[SET PROBLEM]: Pull out every line in the items that contains the string "pizz".

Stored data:
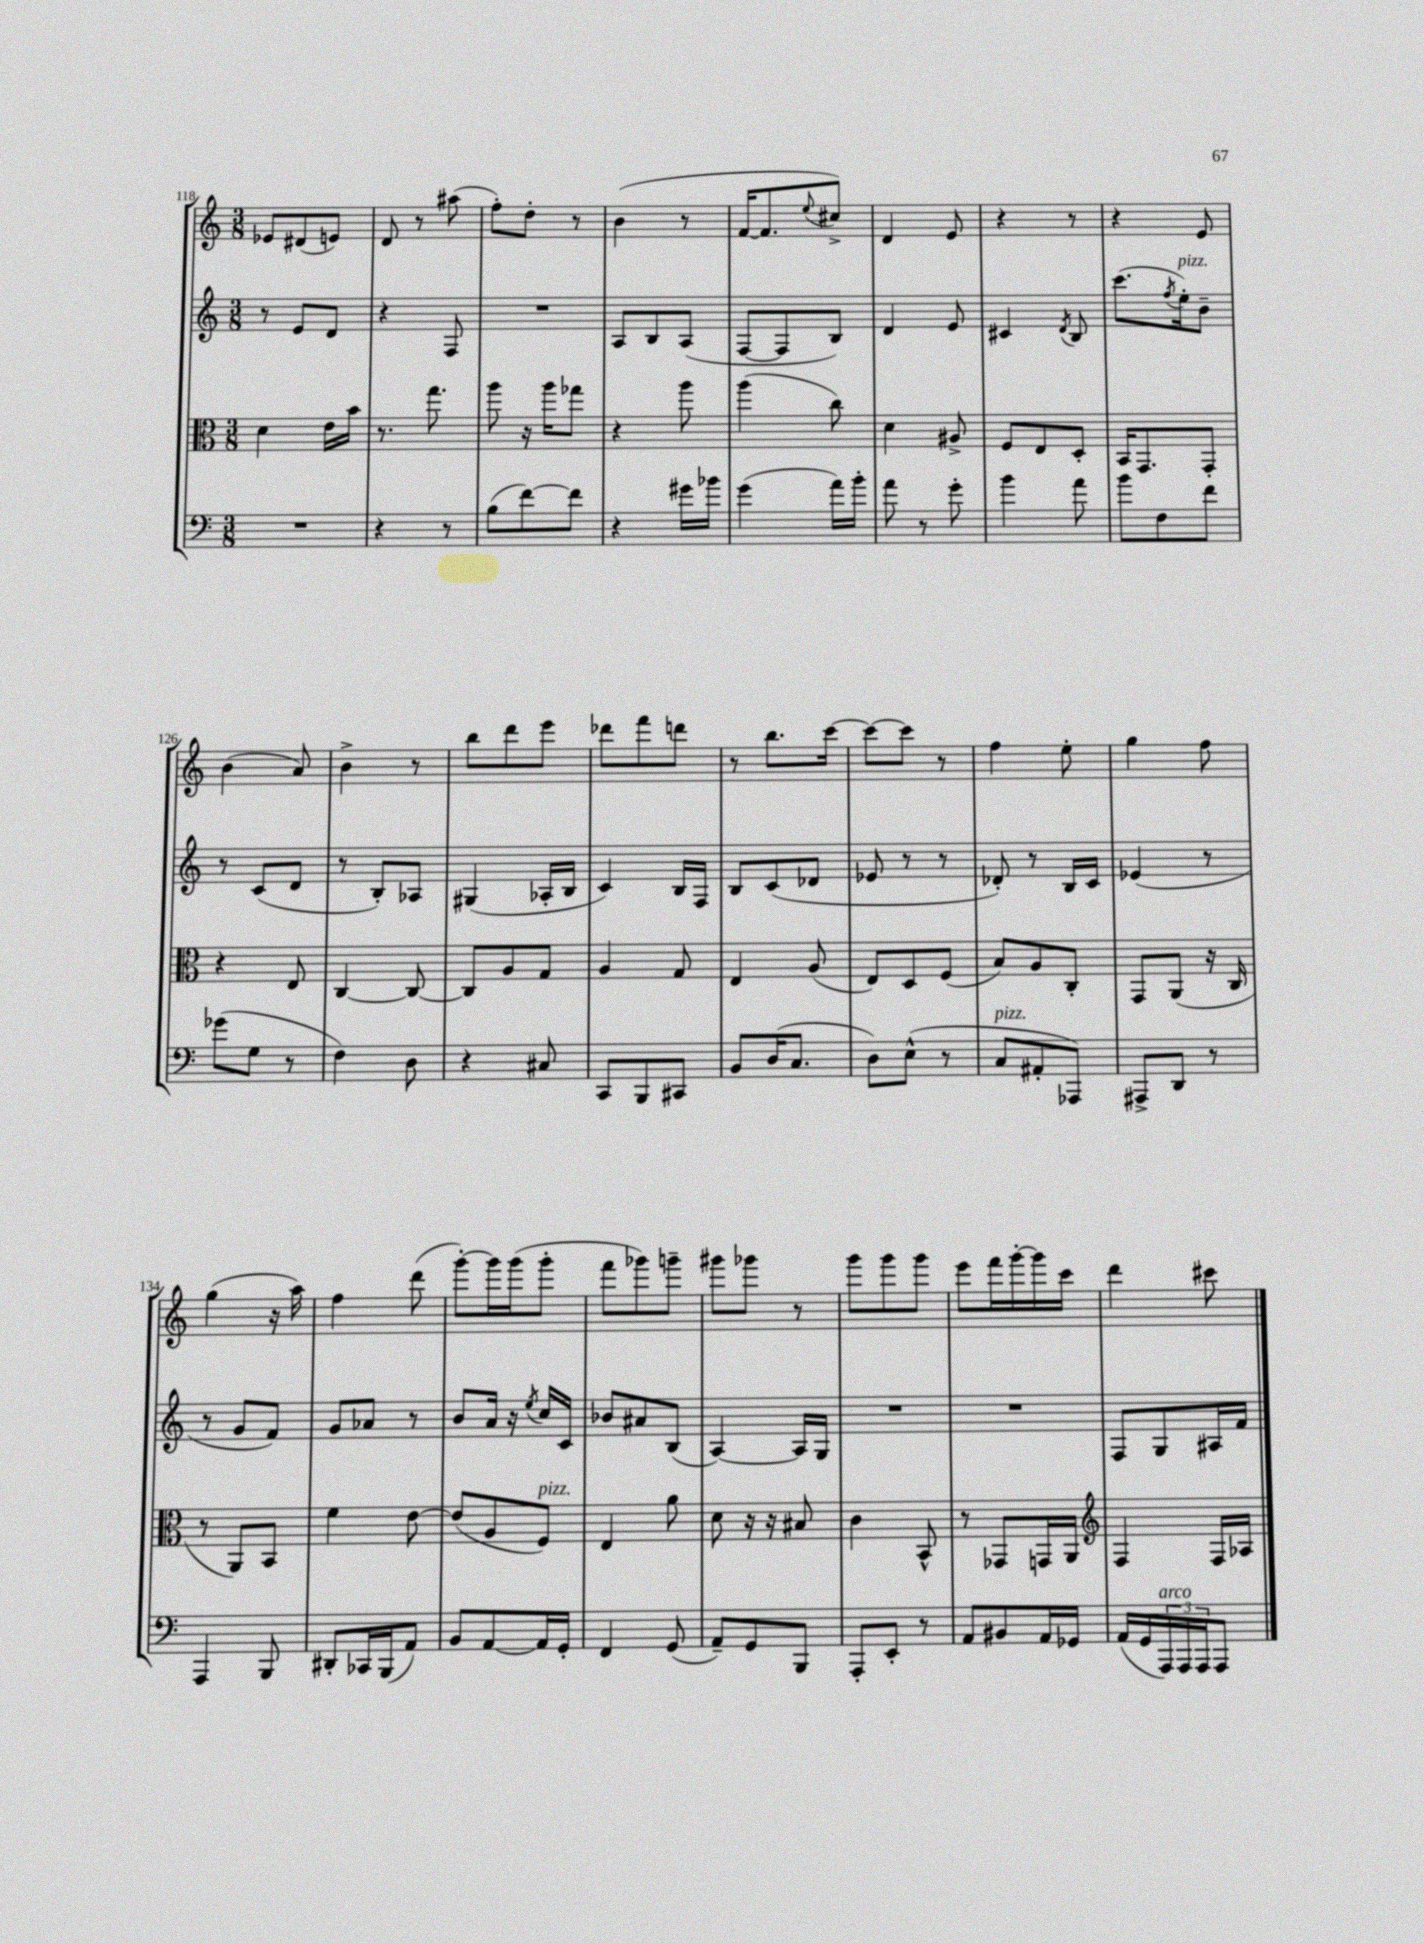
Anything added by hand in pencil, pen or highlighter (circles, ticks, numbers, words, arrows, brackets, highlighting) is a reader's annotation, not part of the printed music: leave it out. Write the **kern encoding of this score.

**kern	**kern	**kern	**kern
*part4	*part3	*part2	*part1
*staff4	*staff3	*staff2	*staff1
*clefF4	*clefC3	*clefG2	*clefG2
*k[]	*k[]	*k[]	*k[]
*M3/8	*M3/8	*M3/8	*M3/8
=118	=118	=118	=118
4.r	4d\	8r	8e-X/L
.	.	8e/L	(8d#X/
.	16e\LL	8d/J	8en/J)
.	16b\JJ	.	.
=119	=119	=119	=119
4r	8.r	4r	8d/
.	.	.	8r
.	8.gg\	.	.
8r	.	8F/	(8aa#X\
=120	=120	=120	=120
(8B\L	8aa\	4.r	8ff'\L)
[8f\)	16r	.	8dd'\J
.	16aa\KL	.	.
8f\J]	8gg-X\J	.	8r
=121	=121	=121	=121
4r	4r	8A/L	(4b\
.	.	8B/	.
16g#X\LL	8aa\	(8A/J	8r
16b-X\JJ	.	.	.
=122	=122	=122	=122
(4g\	(4aa\	[8F/L	[16f/KL
.	.	.	8.f/]
.	.	8F/]	.
.	.	.	8qqee/
16a\LL)	8cc\)	8B/J)	8cc#X^/J)
16b'\JJ	.	.	.
=123	=123	=123	=123
8a\	4d\	4d/	4d/
8r	.	.	.
8g'\	8A#X^/	8e/	8e/
=124	=124	=124	=124
4b\	8F/L	4c#X/	4r
.	8E/	.	.
.	.	8qd/	.
8a\	8D'/J	8B/	8r
=125	=125	=125	=125
8b\L	16BB/KL	(8.ccc\L	4r
.	8.GG/	.	.
8F\	.	.	.
.	.	8qff/	.
!	!	!LO:TX:a:i:t=pizz.	!
.	.	16ee'\k)	.
8f\J	8GG'/J	8b~\J	8e/
!!LO:LB:g=z
=126	=126	=126	=126
(8g-X\L	4r	8r	(4b\
8G\J	.	(8c/L	.
8r	8E/	8d/J	8a/)
=127	=127	=127	=127
4F\)	[4C/	8r	4b^\
.	.	8B'/L)	.
8D\	8C/_	8A-X/J	8r
=128	=128	=128	=128
4r	8C/L]	(4G#X/	8bb\L
.	8A/	.	8ddd\
8C#X/	8G/J	16A-X'/LL	8eee\J
.	.	16B/JJ	.
=129	=129	=129	=129
8CC/L	4A/	4c/)	8ddd-X\L
8BBB/	.	.	8fff\
8CC#X/J	8G/	16B/LL	8dddn\J
.	.	16F/JJ	.
=130	=130	=130	=130
8BB/L	4E/	8B/L	8r
(16D/K	.	(8c/	8.bb\L
8.C/J	.	.	.
.	(8A/	8d-X/J	.
.	.	.	[16ccc\Jk
=131	=131	=131	=131
8D\L)	8E/L)	8e-X/	8ccc\L_
(8E^^\J	8D/	8r	8ccc\J]
8r	(8F/J	8r	8r
=132	=132	=132	=132
!LO:TX:a:i:t=pizz.	!	!	!
8C/L	8B/L)	8d-X'/)	4ff\
8AA#X'/	8A/	8r	.
8AAA-X/J)	8C'/J	16B/LL	8ee'\
.	.	16c/JJ	.
=133	=133	=133	=133
8AAA#X^/L	8GG/L	(4e-X/	4gg\
8DD/J	(8AA/J	.	.
8r	16r	8r	8ff\
.	16C/	.	.
!!LO:LB:g=z
=134	=134	=134	=134
4AAA/	8r	8r	(4gg\
.	8AA/L)	8g/L	.
8BBB/	8BB/J	8f/J)	16r
.	.	.	16aa\)
=135	=135	=135	=135
8DD#X'/L	4f\	8g/L	4ff\
16CC-X/L	.	8a-X/J	.
(16BBB/J	.	.	.
8AA/J)	[8e\	8r	(8ddd\
=136	=136	=136	=136
8BB/L	(8e/L]	8b/L	[8ggg'\L)
[8AA/	8A/	16a/Jk	16ggg\L]
.	.	16r	(16ggg\J
.	.	8qee/	.
!	!LO:TX:a:i:t=pizz.	!	!
16AA/L]	8F/J)	16cc/LL	8ggg'\J
16GG'/JJ	.	16c/JJ	.
=137	=137	=137	=137
4FF/	4E/	8b-X/L	8fff\L
.	.	8a#X/	8ggg-X\)
(8GG/	8a\	(8B/J	8gggn~\J
=138	=138	=138	=138
8AA~/L)	8d\	[4A/)	8ggg#X\L
8GG/	16r	.	8ggg-X\J
.	16r	.	.
8BBB/J	8B#X/	16A/LL]	8r
.	.	16G/JJ	.
=139	=139	=139	=139
8AAA'/L	4c\	4.r	8ggg\L
8EE'/J	.	.	8ggg\
8r	8BB^^/	.	8ggg\J
=140	=140	=140	=140
8AA/L	8r	4.r	8eee\L
8BB#X/	8GG-X/L	.	16fff\L
.	.	.	[16ggg'\
16AA/L	16GGn/L	.	16ggg\]
16GG-X/JJ	16AA/JJ	.	16ccc\JJ
=141	=141	=141	=141
*	*clefG2	*	*
(16AA/LL	4F/	8F/L	4ddd\
16GG/	.	.	.
!LO:TX:a:i:t=arco	!	!	!
24AAA/)	.	8G/	.
24AAA/	.	.	.
24AAA/J	.	.	.
8AAA/J	16F/LL	16A#X/L	8ccc#X\
.	16A-X/JJ	16f/JJ	.
==	==	==	==
*-	*-	*-	*-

[THE OUTPUT]:
!	!	!LO:TX:a:i:t=pizz.	!
!LO:TX:a:i:t=pizz.	!	!	!
!	!LO:TX:a:i:t=pizz.	!	!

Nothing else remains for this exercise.